RECORDS TO PROCESS —
## Start

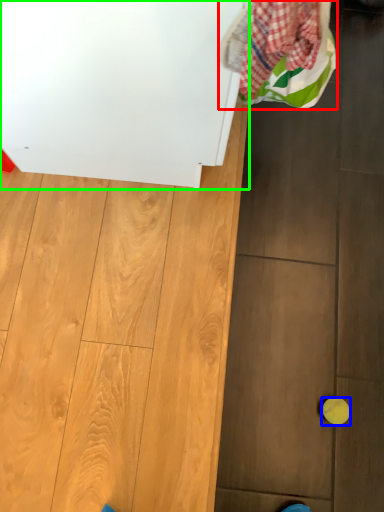
Question: Based on their relative distances, which object is nearer to laundry (highlighted by a red box)? Choose from ball (highlighted by a blue box) and appliance (highlighted by a green box).

Choices:
 (A) ball
 (B) appliance

Answer: (B)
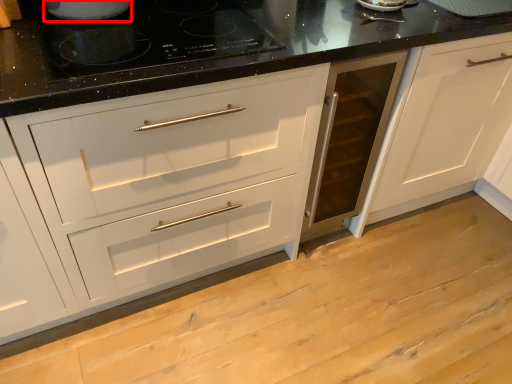
Question: In this image, where is appliance (annotated by the red box) located relative to gas stove?

Choices:
 (A) right
 (B) left

Answer: (B)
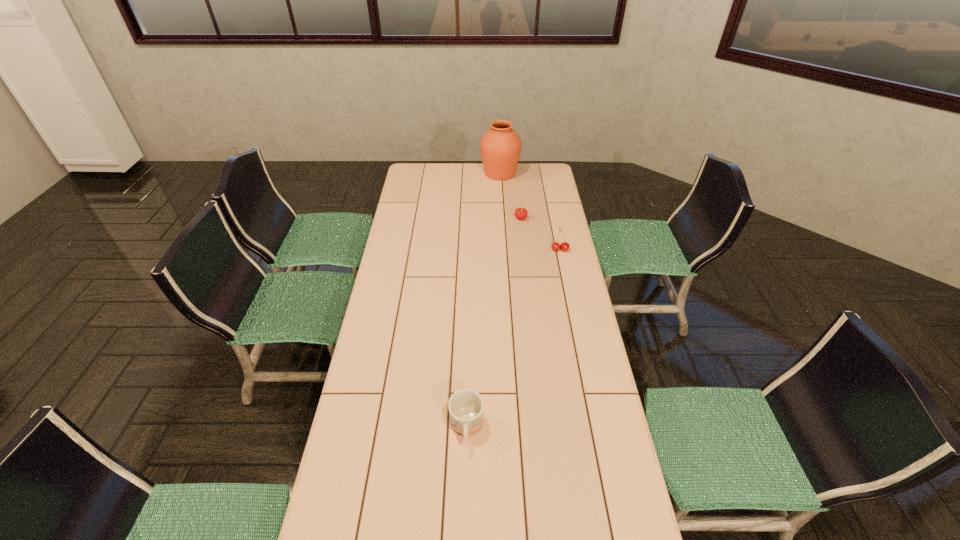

## End

WHAT THE TASK ASKS —
List each line of the data above that contains the string "relative".

COMPLETED TASK —
Question: Based on their relative distances, which object is nearer to laundry (highlighted by a red box)? Choose from ball (highlighted by a blue box) and appliance (highlighted by a green box).
Question: In this image, where is appliance (annotated by the red box) located relative to gas stove?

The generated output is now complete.